Source data

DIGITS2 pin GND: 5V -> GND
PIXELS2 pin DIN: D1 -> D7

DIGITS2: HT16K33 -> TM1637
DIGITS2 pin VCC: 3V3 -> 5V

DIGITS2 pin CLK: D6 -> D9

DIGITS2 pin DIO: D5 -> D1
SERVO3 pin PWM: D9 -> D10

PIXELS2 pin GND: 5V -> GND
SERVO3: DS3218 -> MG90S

...

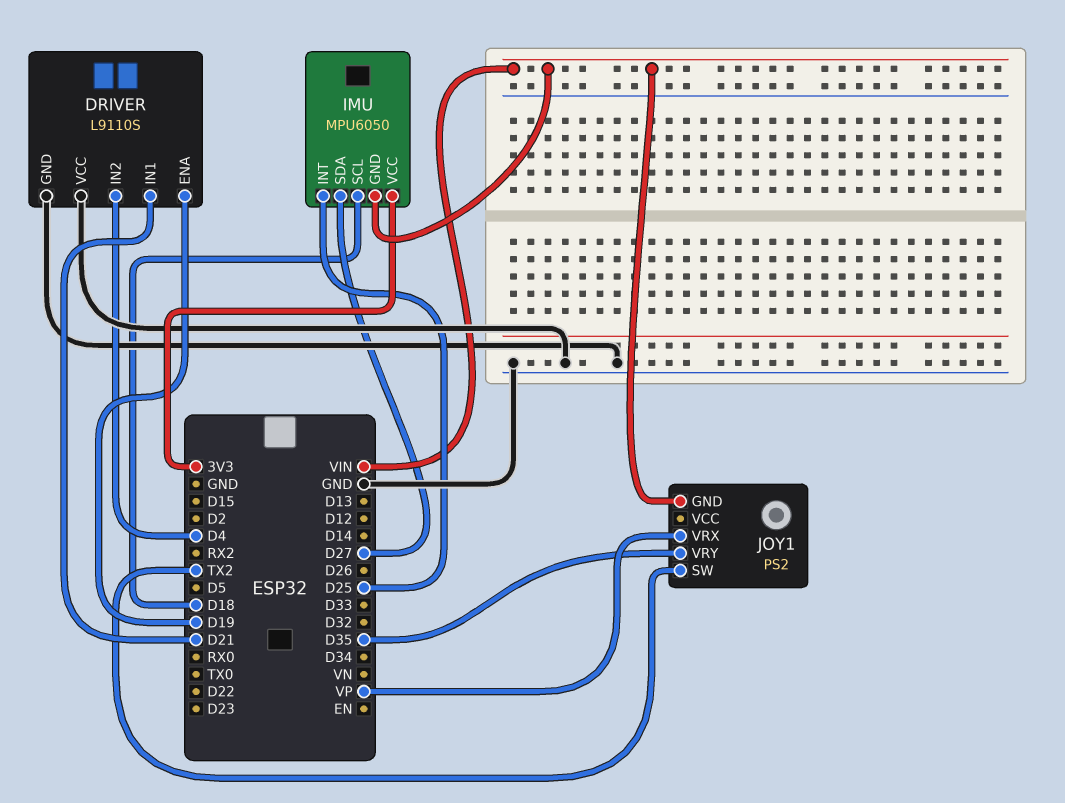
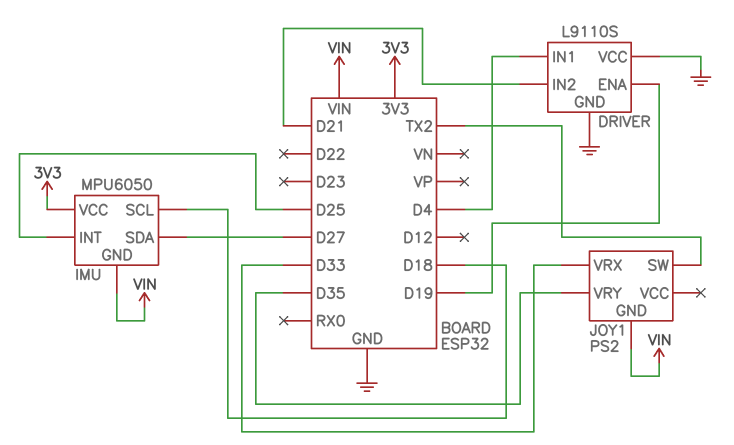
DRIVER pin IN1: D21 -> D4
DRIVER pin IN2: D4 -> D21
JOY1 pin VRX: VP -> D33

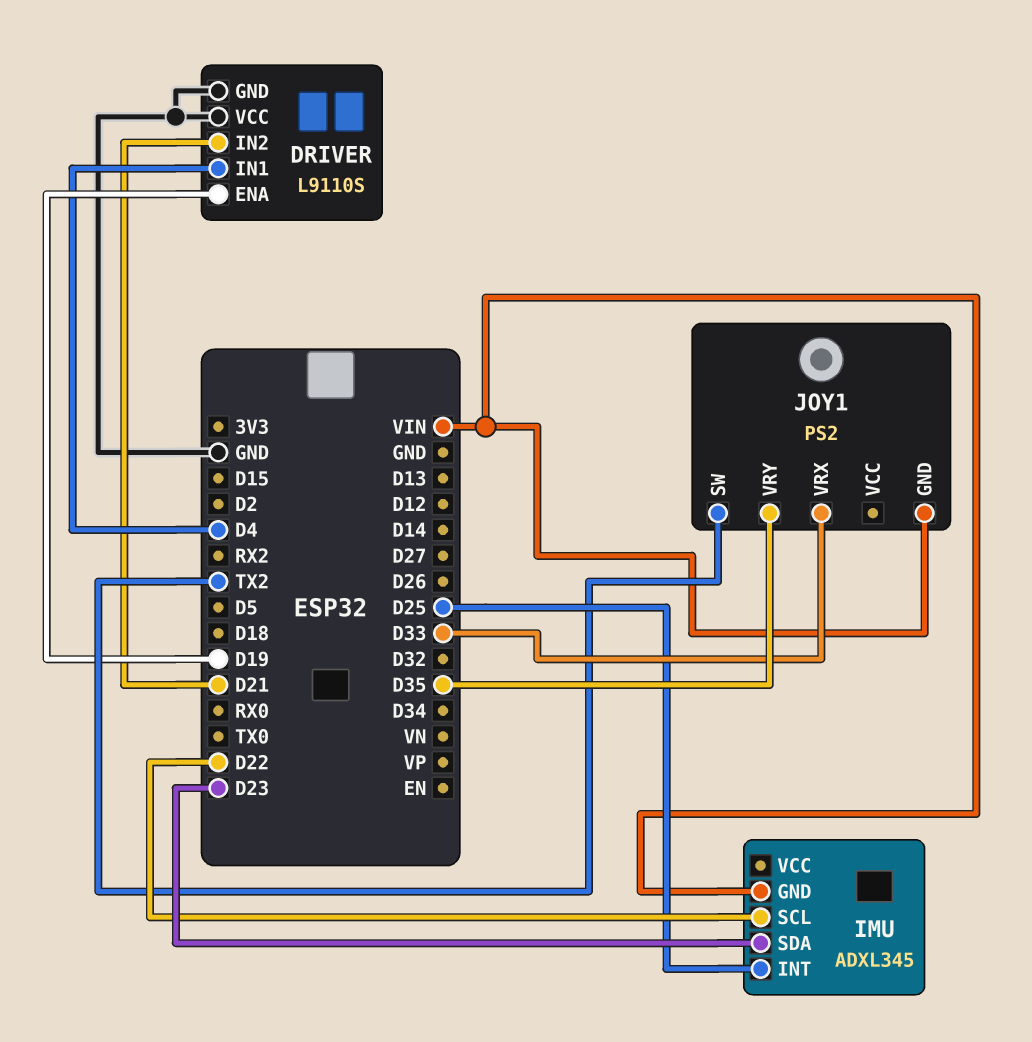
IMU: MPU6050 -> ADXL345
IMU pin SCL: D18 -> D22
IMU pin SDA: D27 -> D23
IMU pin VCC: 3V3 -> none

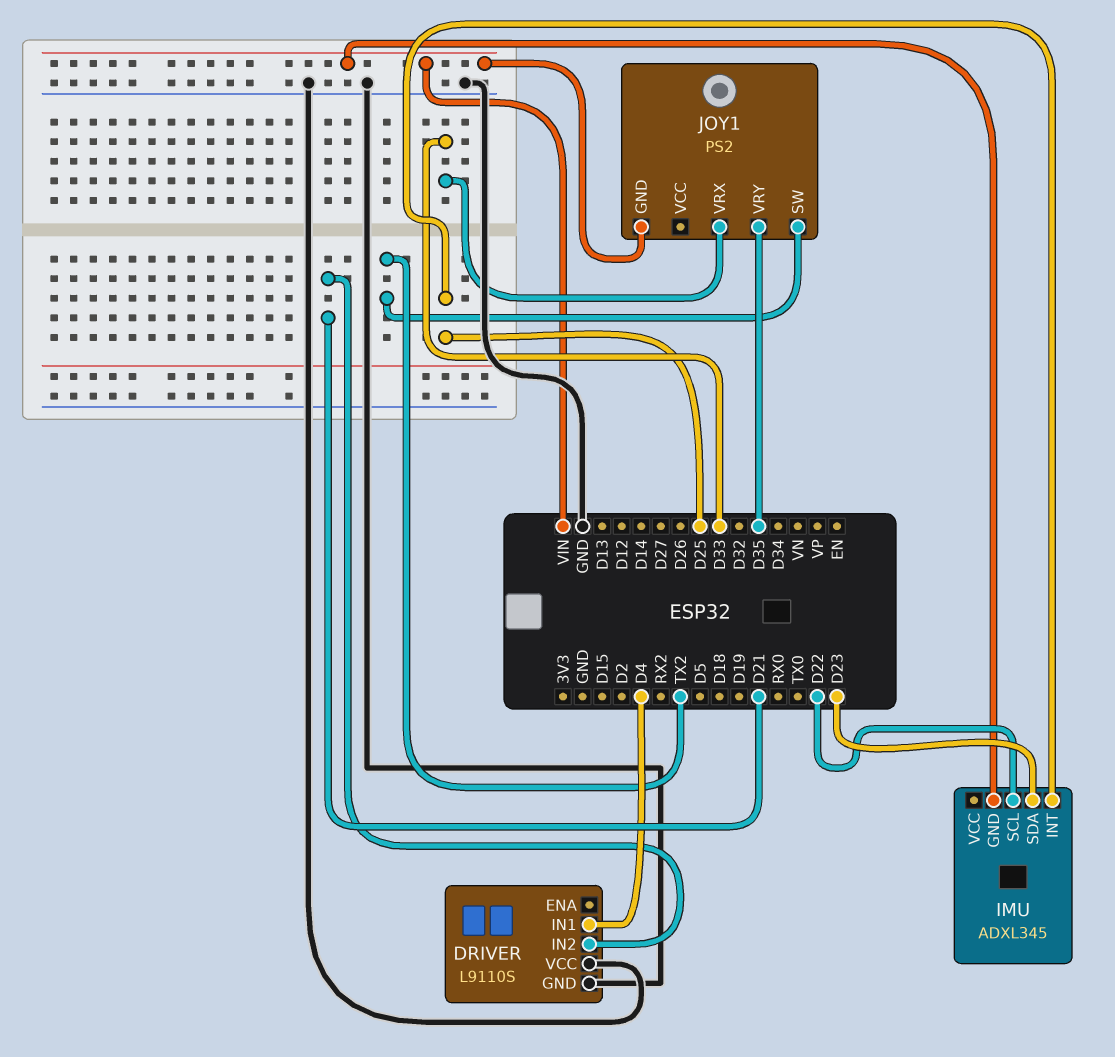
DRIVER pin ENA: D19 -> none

**WORK INSTRUCTION:** Only the lines above from the line with "DIGITS2 pin GND: 5V -> GND" to the line with "SERVO3: DS3218 -> MG90S", those two lines included, should be reproduced exactly.

**ANSWER FOR THE TASK:**
DIGITS2 pin GND: 5V -> GND
PIXELS2 pin DIN: D1 -> D7

DIGITS2: HT16K33 -> TM1637
DIGITS2 pin VCC: 3V3 -> 5V

DIGITS2 pin CLK: D6 -> D9

DIGITS2 pin DIO: D5 -> D1
SERVO3 pin PWM: D9 -> D10

PIXELS2 pin GND: 5V -> GND
SERVO3: DS3218 -> MG90S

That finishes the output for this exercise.